What is needed: Within the data below, copy each line where the string "drum" is found.

Task data:
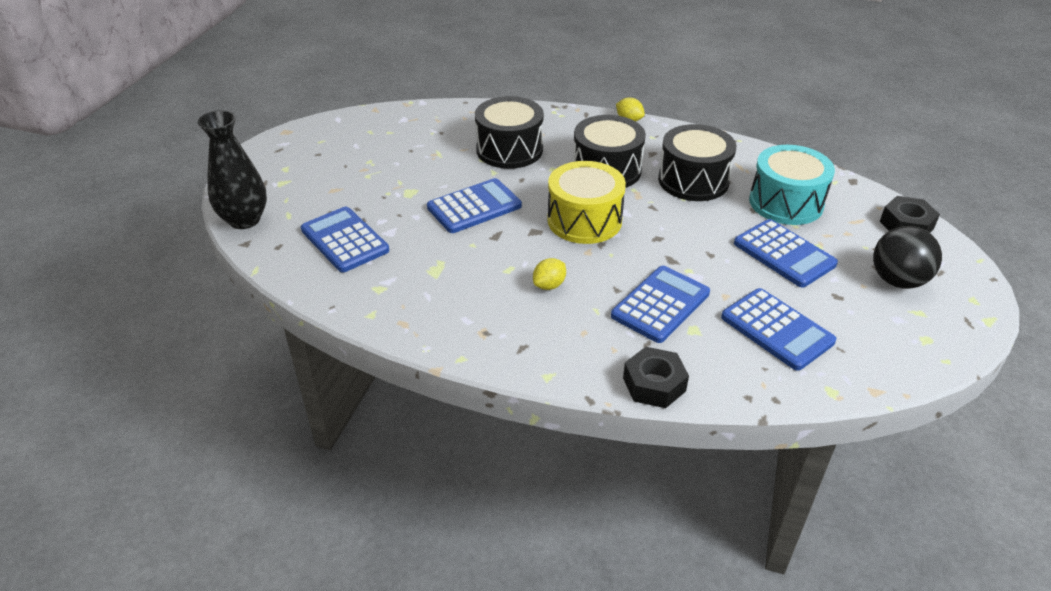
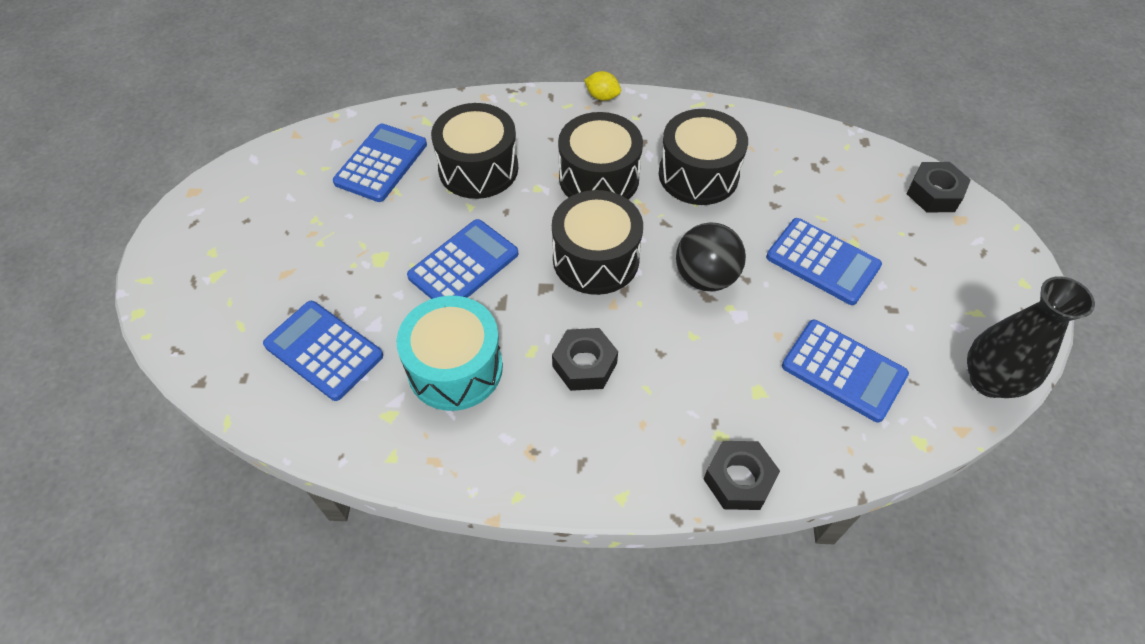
camera: 15 degrees left, 15 degrees up
(244, 220) = (187, 345): black vase -> black vase (989, 380)
(549, 285) = (584, 364): yellow lemon -> black nut
(584, 220) = (596, 259): yellow drum -> black drum
(660, 304) = (713, 364): blue calculator -> blue calculator (381, 163)
(786, 203) = (805, 187): turquoise drum -> turquoise drum (455, 368)
(897, 280) = (945, 273): black ball -> black ball (705, 277)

Reply to the exercise:
(584, 220) = (596, 259): yellow drum -> black drum
(786, 203) = (805, 187): turquoise drum -> turquoise drum (455, 368)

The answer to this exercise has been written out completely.